Stored data entries:
....

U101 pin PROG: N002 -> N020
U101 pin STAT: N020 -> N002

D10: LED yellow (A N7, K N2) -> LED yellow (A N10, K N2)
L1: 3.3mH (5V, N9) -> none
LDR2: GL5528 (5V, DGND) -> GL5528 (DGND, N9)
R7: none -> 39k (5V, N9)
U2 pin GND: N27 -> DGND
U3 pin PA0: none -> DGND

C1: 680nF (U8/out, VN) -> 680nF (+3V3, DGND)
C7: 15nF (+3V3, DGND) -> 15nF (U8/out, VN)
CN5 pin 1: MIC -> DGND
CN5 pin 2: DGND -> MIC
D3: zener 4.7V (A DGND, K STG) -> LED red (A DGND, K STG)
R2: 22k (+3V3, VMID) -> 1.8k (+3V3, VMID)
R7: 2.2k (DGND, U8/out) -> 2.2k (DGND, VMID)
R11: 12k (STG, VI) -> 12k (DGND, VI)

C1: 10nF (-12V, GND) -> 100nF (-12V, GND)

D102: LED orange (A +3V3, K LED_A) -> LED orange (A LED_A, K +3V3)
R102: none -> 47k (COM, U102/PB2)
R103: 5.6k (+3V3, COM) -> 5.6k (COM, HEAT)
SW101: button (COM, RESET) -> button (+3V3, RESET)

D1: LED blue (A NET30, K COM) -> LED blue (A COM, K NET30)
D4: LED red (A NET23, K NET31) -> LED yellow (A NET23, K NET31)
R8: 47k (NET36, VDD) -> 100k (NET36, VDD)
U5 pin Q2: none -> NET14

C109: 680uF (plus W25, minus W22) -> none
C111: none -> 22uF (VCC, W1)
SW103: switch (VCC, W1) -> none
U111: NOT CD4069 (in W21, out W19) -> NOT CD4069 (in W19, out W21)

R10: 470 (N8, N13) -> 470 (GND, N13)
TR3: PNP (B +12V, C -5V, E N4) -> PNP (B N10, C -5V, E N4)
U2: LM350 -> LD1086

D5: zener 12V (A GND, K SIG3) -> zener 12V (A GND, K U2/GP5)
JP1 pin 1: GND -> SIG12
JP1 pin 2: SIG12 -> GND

....

▶ ASSIGNMENT
Starting with the line that holds "U101 pin STAT: N020 -> N002" and ending with the line that holds "CN5 pin 2: DGND -> MIC", retype every line in the data above exactly, and nothing else.

▶ OUTPUT OF THE TASK
U101 pin STAT: N020 -> N002

D10: LED yellow (A N7, K N2) -> LED yellow (A N10, K N2)
L1: 3.3mH (5V, N9) -> none
LDR2: GL5528 (5V, DGND) -> GL5528 (DGND, N9)
R7: none -> 39k (5V, N9)
U2 pin GND: N27 -> DGND
U3 pin PA0: none -> DGND

C1: 680nF (U8/out, VN) -> 680nF (+3V3, DGND)
C7: 15nF (+3V3, DGND) -> 15nF (U8/out, VN)
CN5 pin 1: MIC -> DGND
CN5 pin 2: DGND -> MIC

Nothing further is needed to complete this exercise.